═══ Excerpted data

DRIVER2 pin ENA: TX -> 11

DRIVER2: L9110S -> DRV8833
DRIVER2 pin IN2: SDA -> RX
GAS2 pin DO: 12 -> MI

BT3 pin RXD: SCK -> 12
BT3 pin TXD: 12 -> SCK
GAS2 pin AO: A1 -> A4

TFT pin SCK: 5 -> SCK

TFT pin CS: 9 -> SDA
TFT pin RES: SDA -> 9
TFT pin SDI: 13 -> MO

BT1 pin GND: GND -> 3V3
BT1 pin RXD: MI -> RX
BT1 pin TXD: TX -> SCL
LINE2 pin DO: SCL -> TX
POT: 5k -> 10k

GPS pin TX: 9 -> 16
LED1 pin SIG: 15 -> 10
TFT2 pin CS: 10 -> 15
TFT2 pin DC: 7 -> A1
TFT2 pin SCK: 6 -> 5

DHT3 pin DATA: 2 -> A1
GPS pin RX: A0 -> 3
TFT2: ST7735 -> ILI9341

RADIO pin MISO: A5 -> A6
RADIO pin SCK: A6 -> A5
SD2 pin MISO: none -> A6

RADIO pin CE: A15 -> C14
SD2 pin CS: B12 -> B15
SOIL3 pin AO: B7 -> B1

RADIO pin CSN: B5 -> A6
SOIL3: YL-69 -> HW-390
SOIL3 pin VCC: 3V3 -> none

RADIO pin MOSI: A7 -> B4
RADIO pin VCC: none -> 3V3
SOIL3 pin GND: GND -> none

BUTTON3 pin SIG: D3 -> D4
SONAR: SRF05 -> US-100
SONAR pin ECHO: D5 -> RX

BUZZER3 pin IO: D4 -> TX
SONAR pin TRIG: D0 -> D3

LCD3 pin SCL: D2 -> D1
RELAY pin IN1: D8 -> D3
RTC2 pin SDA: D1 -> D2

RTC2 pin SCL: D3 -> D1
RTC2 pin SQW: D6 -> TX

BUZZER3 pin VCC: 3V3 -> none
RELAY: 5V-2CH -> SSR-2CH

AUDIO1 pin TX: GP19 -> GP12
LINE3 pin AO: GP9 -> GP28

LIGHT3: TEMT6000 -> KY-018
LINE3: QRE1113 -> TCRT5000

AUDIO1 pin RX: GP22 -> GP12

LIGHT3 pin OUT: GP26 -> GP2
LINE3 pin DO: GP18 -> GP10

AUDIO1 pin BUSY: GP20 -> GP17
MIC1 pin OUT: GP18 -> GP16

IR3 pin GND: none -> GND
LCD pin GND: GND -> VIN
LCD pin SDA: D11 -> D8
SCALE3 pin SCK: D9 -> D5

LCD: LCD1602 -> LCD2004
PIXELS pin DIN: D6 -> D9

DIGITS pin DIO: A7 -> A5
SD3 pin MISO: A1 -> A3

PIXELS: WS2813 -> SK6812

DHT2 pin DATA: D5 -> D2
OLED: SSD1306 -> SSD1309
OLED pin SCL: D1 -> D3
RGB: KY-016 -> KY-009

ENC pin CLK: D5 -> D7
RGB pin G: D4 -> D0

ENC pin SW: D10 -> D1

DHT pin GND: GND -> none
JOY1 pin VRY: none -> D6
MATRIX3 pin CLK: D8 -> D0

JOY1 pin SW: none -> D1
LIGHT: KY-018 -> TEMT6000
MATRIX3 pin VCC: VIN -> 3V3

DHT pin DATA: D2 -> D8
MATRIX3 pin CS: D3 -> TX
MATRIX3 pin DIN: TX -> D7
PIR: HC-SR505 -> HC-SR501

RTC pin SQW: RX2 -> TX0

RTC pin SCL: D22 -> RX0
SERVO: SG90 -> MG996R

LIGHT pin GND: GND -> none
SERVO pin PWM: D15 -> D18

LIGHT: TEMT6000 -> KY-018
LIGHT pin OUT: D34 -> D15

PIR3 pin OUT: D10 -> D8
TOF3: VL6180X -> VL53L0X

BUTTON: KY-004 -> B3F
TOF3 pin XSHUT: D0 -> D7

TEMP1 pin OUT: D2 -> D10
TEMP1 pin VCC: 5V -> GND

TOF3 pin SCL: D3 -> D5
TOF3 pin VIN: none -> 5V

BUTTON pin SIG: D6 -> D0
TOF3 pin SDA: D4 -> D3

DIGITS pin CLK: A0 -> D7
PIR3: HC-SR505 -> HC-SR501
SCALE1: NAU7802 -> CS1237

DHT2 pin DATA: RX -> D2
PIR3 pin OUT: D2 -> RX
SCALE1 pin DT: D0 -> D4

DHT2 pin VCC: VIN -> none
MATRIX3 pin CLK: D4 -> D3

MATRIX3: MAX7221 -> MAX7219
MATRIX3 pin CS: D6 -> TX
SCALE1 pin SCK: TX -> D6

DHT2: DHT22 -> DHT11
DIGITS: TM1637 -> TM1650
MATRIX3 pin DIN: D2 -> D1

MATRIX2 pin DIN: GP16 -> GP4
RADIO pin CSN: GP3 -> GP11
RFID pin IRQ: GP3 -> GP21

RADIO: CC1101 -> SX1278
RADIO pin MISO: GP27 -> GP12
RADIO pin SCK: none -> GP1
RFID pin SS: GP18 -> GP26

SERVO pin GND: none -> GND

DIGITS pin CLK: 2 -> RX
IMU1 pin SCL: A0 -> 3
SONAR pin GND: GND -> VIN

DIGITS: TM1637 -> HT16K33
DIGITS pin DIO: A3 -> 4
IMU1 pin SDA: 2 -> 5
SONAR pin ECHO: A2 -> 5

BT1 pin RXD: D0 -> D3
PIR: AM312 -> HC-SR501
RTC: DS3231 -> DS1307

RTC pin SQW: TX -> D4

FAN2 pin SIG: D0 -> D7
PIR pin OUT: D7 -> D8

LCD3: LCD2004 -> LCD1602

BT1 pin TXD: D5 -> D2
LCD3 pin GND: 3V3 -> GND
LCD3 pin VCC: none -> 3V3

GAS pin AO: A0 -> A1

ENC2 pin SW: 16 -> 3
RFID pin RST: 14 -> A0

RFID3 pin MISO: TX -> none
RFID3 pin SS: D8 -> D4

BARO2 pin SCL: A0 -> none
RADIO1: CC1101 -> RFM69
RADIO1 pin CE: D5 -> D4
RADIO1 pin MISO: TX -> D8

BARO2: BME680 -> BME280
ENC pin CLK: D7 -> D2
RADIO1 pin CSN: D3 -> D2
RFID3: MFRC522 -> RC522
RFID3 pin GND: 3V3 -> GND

══════

Every line above that holds the word "MISO" is to be found and copied.

RADIO pin MISO: A5 -> A6
SD2 pin MISO: none -> A6
SD3 pin MISO: A1 -> A3
RADIO pin MISO: GP27 -> GP12
RFID3 pin MISO: TX -> none
RADIO1 pin MISO: TX -> D8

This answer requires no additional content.